%%

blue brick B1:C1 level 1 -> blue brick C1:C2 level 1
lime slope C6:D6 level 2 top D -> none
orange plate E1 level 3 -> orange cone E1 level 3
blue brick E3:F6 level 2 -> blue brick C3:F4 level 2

%%
%%

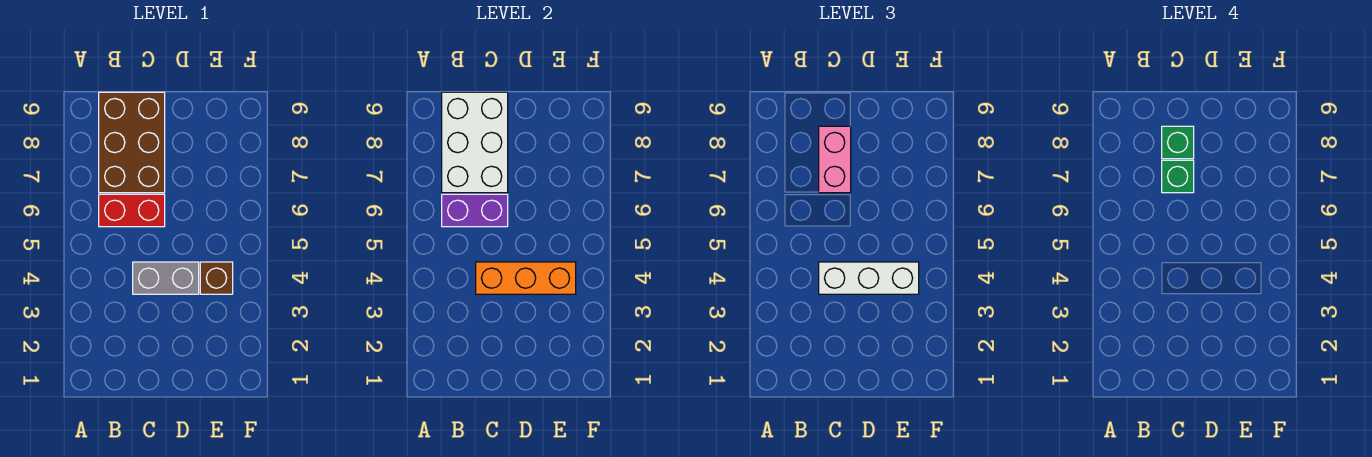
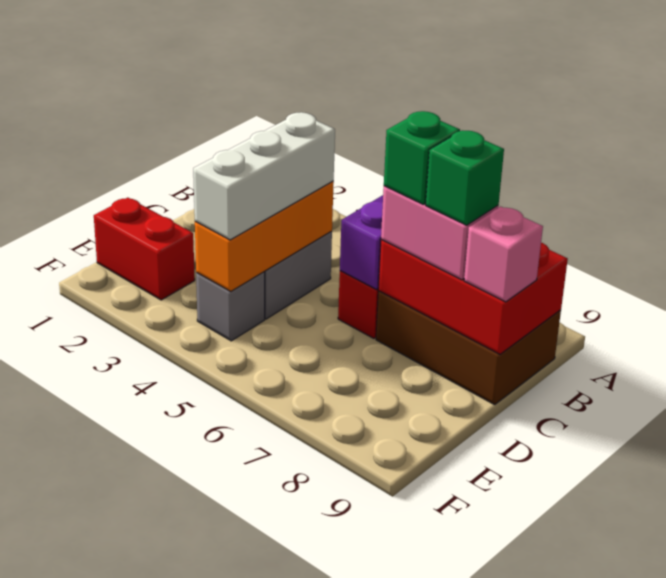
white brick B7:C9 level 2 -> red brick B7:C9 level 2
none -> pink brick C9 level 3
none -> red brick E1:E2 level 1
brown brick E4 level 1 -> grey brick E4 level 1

%%
%%

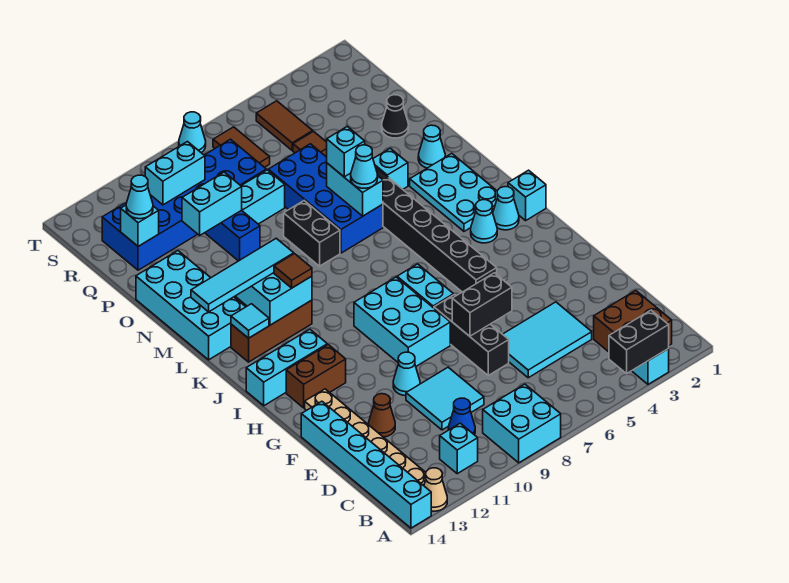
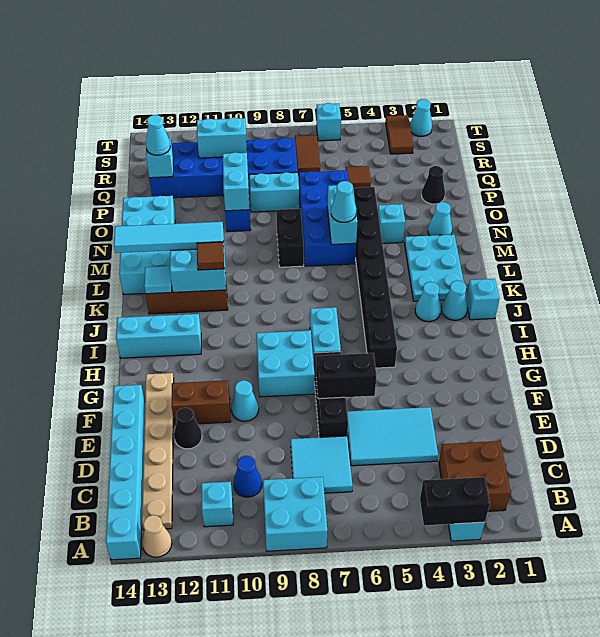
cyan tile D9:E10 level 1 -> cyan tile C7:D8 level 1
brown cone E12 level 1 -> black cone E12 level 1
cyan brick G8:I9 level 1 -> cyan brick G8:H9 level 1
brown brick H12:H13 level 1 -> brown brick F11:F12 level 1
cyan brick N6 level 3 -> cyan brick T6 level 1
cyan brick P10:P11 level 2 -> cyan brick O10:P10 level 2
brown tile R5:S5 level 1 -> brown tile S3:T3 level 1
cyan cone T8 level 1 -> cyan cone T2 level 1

%%

» **WHAT THE EXERCISE ASKS**: From the records above, reproduce exactly the lines from the one with "blue brick B1:C1" to the one with "blue brick E3:F6", both included, and no others.

» **ANSWER BELOW**:
blue brick B1:C1 level 1 -> blue brick C1:C2 level 1
lime slope C6:D6 level 2 top D -> none
orange plate E1 level 3 -> orange cone E1 level 3
blue brick E3:F6 level 2 -> blue brick C3:F4 level 2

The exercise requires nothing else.